» Instructions for the task: In the records below, find the line with "C4: 4.7uF (plus", then retype it and every following line exactly, stopping after the line with "V1: AC 120V (COM, VB) -> AC 120V (COM, SIG)". Leave the pictures out.

Top of Data for the task

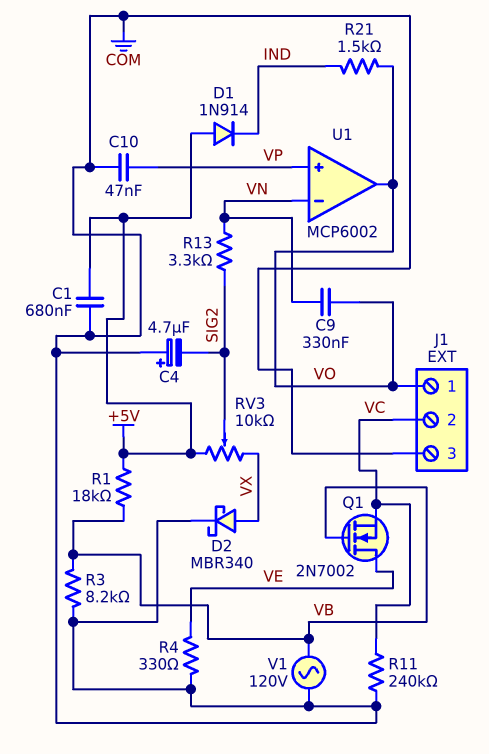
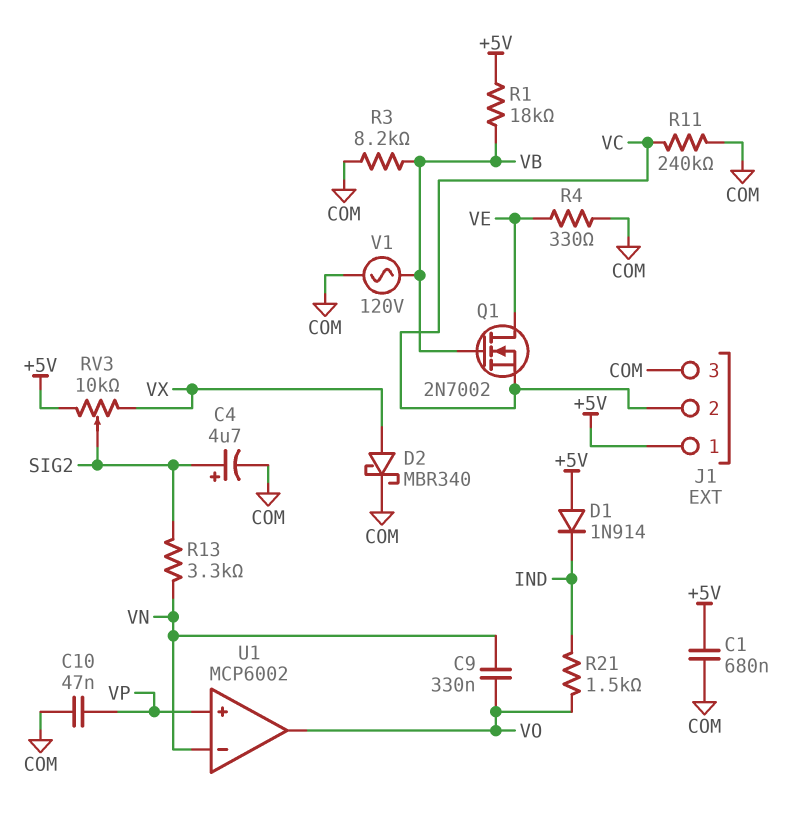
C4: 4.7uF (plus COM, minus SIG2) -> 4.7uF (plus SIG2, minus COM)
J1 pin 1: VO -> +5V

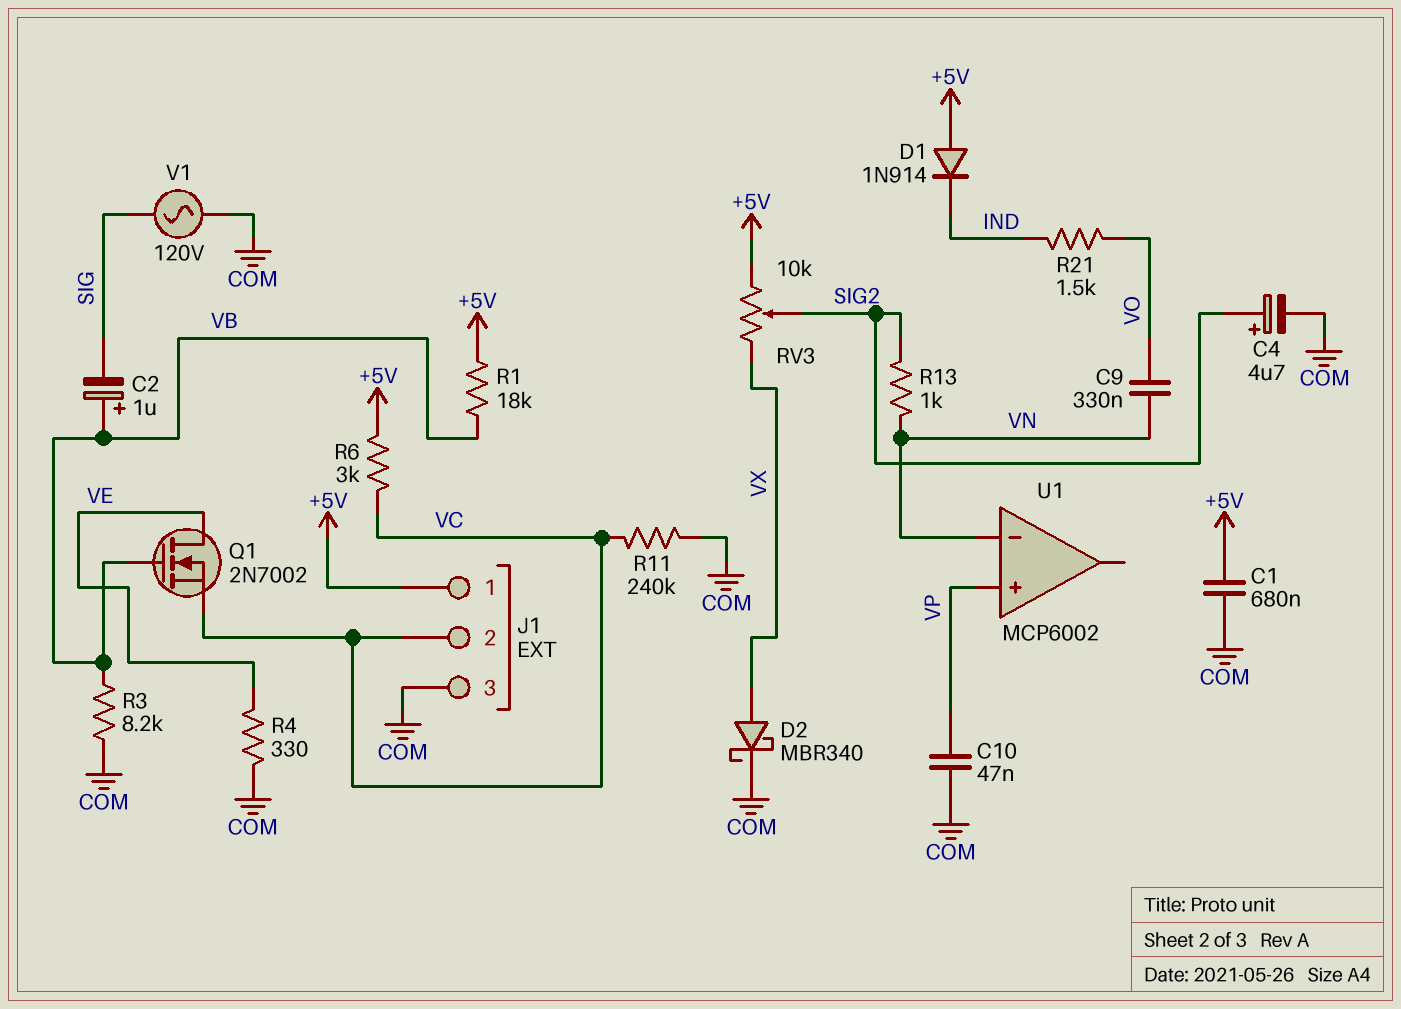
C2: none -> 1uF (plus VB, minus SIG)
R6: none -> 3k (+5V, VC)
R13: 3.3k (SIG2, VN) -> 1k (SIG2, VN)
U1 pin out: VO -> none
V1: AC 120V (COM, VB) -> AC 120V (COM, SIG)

Bottom of Data for the task
Top of Data for the task

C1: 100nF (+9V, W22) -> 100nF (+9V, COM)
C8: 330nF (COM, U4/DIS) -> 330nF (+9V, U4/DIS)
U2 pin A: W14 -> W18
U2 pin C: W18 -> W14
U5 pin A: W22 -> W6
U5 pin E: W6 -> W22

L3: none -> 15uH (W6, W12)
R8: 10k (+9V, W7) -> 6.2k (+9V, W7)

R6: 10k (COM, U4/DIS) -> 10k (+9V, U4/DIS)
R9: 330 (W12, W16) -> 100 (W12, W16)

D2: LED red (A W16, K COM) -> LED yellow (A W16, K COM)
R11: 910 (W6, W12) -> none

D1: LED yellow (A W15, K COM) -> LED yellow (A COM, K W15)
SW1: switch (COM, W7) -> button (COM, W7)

Bottom of Data for the task
Top of Data for the task

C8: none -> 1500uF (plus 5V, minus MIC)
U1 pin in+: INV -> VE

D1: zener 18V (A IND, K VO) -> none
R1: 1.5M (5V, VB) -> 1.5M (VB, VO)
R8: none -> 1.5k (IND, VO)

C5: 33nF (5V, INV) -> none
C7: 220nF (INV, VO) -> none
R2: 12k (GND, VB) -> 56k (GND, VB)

Bottom of Data for the task

» Final answer:
C4: 4.7uF (plus COM, minus SIG2) -> 4.7uF (plus SIG2, minus COM)
J1 pin 1: VO -> +5V

C2: none -> 1uF (plus VB, minus SIG)
R6: none -> 3k (+5V, VC)
R13: 3.3k (SIG2, VN) -> 1k (SIG2, VN)
U1 pin out: VO -> none
V1: AC 120V (COM, VB) -> AC 120V (COM, SIG)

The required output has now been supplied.